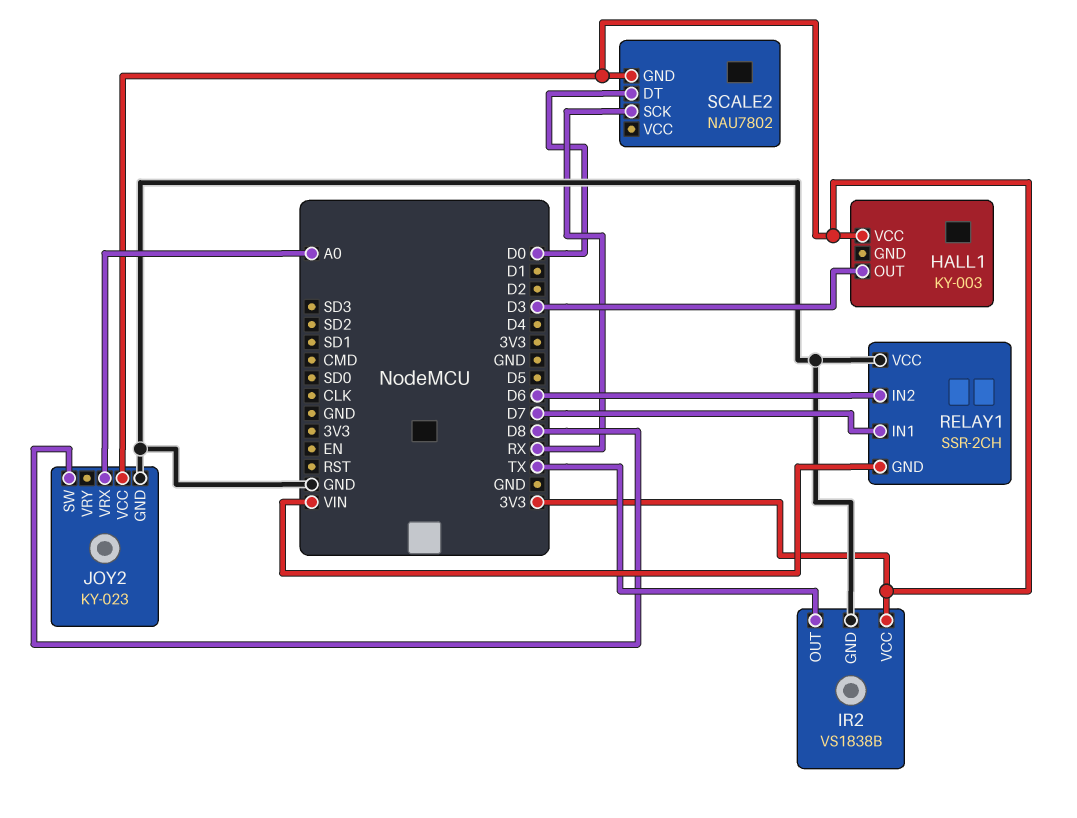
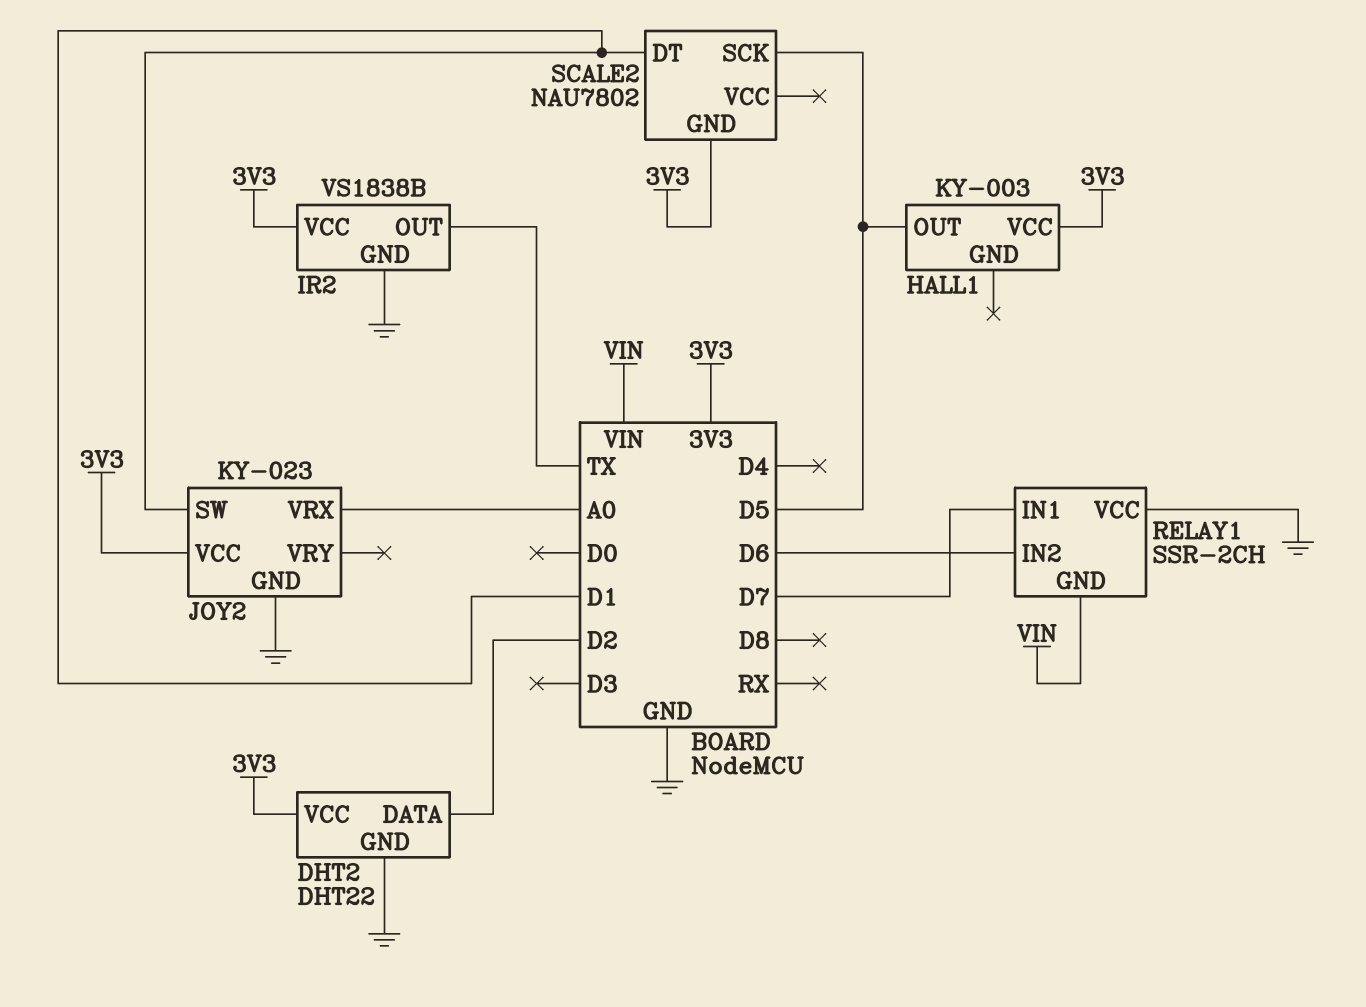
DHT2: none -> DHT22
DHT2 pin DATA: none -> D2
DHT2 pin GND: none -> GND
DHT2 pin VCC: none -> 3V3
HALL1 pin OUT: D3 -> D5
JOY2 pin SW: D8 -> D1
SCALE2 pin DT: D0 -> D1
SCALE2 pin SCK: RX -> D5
──────
WHAT IS EXPECTED:
Wherever an image appears, omit it; copy the rest of the records exactly.

RESULT OF THE EXERCISE:
DHT2: none -> DHT22
DHT2 pin DATA: none -> D2
DHT2 pin GND: none -> GND
DHT2 pin VCC: none -> 3V3
HALL1 pin OUT: D3 -> D5
JOY2 pin SW: D8 -> D1
SCALE2 pin DT: D0 -> D1
SCALE2 pin SCK: RX -> D5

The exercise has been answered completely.